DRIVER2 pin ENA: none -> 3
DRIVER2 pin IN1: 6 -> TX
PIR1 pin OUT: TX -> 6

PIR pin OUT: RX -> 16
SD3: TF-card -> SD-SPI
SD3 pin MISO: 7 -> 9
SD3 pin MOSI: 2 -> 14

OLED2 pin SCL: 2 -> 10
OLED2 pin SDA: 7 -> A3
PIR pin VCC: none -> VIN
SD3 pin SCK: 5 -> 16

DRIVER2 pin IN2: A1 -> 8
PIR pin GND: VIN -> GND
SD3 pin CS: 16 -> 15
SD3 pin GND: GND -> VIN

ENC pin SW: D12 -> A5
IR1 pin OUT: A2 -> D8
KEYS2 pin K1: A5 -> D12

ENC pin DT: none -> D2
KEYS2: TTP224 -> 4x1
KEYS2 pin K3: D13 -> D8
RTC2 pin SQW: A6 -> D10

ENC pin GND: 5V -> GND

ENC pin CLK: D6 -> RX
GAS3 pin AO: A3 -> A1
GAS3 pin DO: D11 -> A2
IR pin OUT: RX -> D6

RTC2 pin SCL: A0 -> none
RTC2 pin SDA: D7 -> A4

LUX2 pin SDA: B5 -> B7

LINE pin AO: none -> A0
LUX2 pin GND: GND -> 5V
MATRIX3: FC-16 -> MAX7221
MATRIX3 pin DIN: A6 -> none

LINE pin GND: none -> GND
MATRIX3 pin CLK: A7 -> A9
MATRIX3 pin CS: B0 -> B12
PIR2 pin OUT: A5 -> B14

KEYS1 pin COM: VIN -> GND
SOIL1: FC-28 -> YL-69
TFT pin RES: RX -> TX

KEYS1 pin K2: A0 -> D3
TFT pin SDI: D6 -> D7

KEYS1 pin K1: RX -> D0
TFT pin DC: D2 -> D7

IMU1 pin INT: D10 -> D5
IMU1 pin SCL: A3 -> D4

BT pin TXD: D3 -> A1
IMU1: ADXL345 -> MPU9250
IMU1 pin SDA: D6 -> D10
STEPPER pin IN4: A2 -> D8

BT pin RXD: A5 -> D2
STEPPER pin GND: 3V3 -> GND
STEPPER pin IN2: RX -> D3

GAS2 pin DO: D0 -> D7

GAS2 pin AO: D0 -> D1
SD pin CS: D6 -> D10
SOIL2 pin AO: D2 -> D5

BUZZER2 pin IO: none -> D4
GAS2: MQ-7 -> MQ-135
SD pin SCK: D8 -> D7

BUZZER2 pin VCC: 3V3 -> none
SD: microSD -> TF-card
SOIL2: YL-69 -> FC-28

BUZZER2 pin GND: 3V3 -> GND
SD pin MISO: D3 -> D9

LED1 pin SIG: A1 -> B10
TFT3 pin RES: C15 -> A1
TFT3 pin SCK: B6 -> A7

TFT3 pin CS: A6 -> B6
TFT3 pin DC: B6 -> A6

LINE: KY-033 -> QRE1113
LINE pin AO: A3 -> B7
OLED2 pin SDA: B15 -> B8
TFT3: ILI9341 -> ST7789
┄┄┄┄┄┄┄┄┄┄┄┄┄┄┄┄┄┄┄┄
● Your goal: Give back the entire listing above, matching every line exactly.

● Response to this exercise:
DRIVER2 pin ENA: none -> 3
DRIVER2 pin IN1: 6 -> TX
PIR1 pin OUT: TX -> 6

PIR pin OUT: RX -> 16
SD3: TF-card -> SD-SPI
SD3 pin MISO: 7 -> 9
SD3 pin MOSI: 2 -> 14

OLED2 pin SCL: 2 -> 10
OLED2 pin SDA: 7 -> A3
PIR pin VCC: none -> VIN
SD3 pin SCK: 5 -> 16

DRIVER2 pin IN2: A1 -> 8
PIR pin GND: VIN -> GND
SD3 pin CS: 16 -> 15
SD3 pin GND: GND -> VIN

ENC pin SW: D12 -> A5
IR1 pin OUT: A2 -> D8
KEYS2 pin K1: A5 -> D12

ENC pin DT: none -> D2
KEYS2: TTP224 -> 4x1
KEYS2 pin K3: D13 -> D8
RTC2 pin SQW: A6 -> D10

ENC pin GND: 5V -> GND

ENC pin CLK: D6 -> RX
GAS3 pin AO: A3 -> A1
GAS3 pin DO: D11 -> A2
IR pin OUT: RX -> D6

RTC2 pin SCL: A0 -> none
RTC2 pin SDA: D7 -> A4

LUX2 pin SDA: B5 -> B7

LINE pin AO: none -> A0
LUX2 pin GND: GND -> 5V
MATRIX3: FC-16 -> MAX7221
MATRIX3 pin DIN: A6 -> none

LINE pin GND: none -> GND
MATRIX3 pin CLK: A7 -> A9
MATRIX3 pin CS: B0 -> B12
PIR2 pin OUT: A5 -> B14

KEYS1 pin COM: VIN -> GND
SOIL1: FC-28 -> YL-69
TFT pin RES: RX -> TX

KEYS1 pin K2: A0 -> D3
TFT pin SDI: D6 -> D7

KEYS1 pin K1: RX -> D0
TFT pin DC: D2 -> D7

IMU1 pin INT: D10 -> D5
IMU1 pin SCL: A3 -> D4

BT pin TXD: D3 -> A1
IMU1: ADXL345 -> MPU9250
IMU1 pin SDA: D6 -> D10
STEPPER pin IN4: A2 -> D8

BT pin RXD: A5 -> D2
STEPPER pin GND: 3V3 -> GND
STEPPER pin IN2: RX -> D3

GAS2 pin DO: D0 -> D7

GAS2 pin AO: D0 -> D1
SD pin CS: D6 -> D10
SOIL2 pin AO: D2 -> D5

BUZZER2 pin IO: none -> D4
GAS2: MQ-7 -> MQ-135
SD pin SCK: D8 -> D7

BUZZER2 pin VCC: 3V3 -> none
SD: microSD -> TF-card
SOIL2: YL-69 -> FC-28

BUZZER2 pin GND: 3V3 -> GND
SD pin MISO: D3 -> D9

LED1 pin SIG: A1 -> B10
TFT3 pin RES: C15 -> A1
TFT3 pin SCK: B6 -> A7

TFT3 pin CS: A6 -> B6
TFT3 pin DC: B6 -> A6

LINE: KY-033 -> QRE1113
LINE pin AO: A3 -> B7
OLED2 pin SDA: B15 -> B8
TFT3: ILI9341 -> ST7789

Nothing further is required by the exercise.